> **Excerpted data**
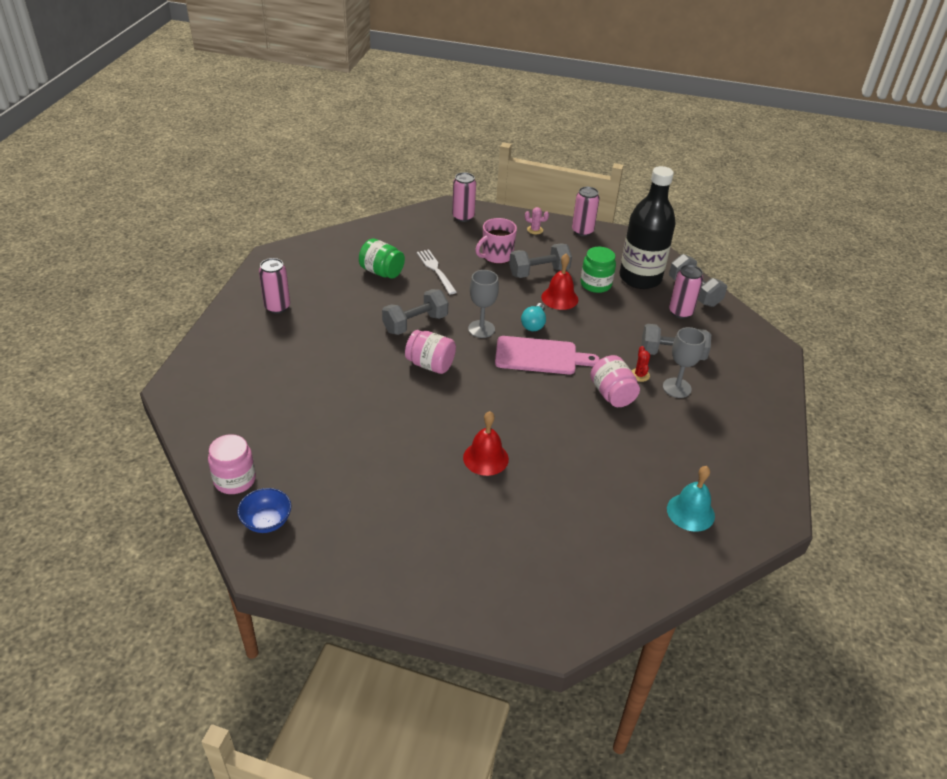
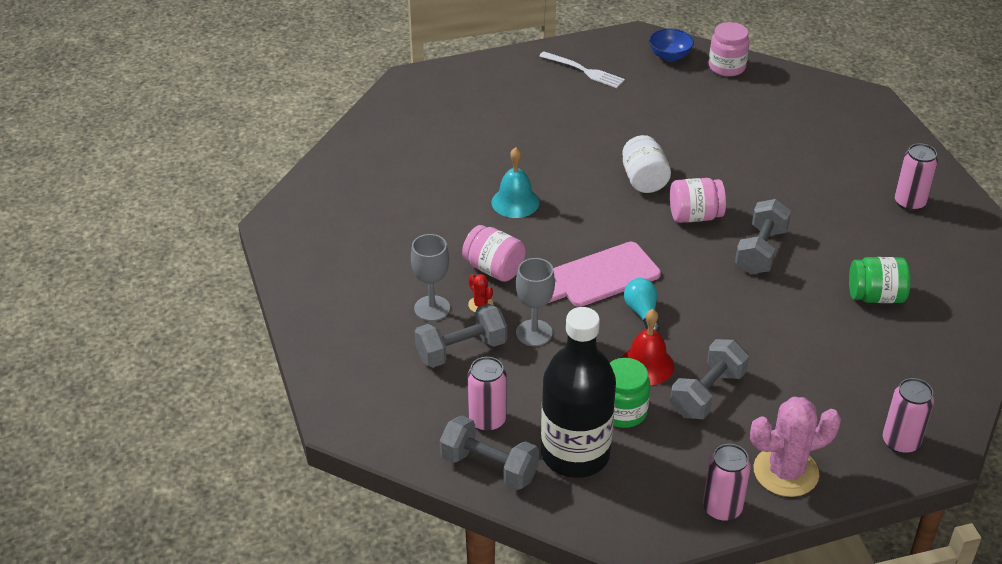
camera: 150 degrees right, 0 degrees up
(435, 270) = (825, 331): white fork -> white fork (584, 71)
(436, 408) = (644, 180): none -> white jar
(481, 329) = (690, 278): grey goblet -> grey goblet (534, 333)
(485, 458) = (559, 160): red bell -> none
(496, 256) = (783, 393): pink mug -> none
(535, 230) = (785, 472): pink cactus -> pink cactus, size x2.32
(690, 512) = (355, 194): turquoise bell -> turquoise bell (515, 202)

> **Task prompt**
Restate word for word the lines above, beginning with the one that contains "(481, 329) = (690, 278): grey" and ending with the last line.

> **Output for this task**
(481, 329) = (690, 278): grey goblet -> grey goblet (534, 333)
(485, 458) = (559, 160): red bell -> none
(496, 256) = (783, 393): pink mug -> none
(535, 230) = (785, 472): pink cactus -> pink cactus, size x2.32
(690, 512) = (355, 194): turquoise bell -> turquoise bell (515, 202)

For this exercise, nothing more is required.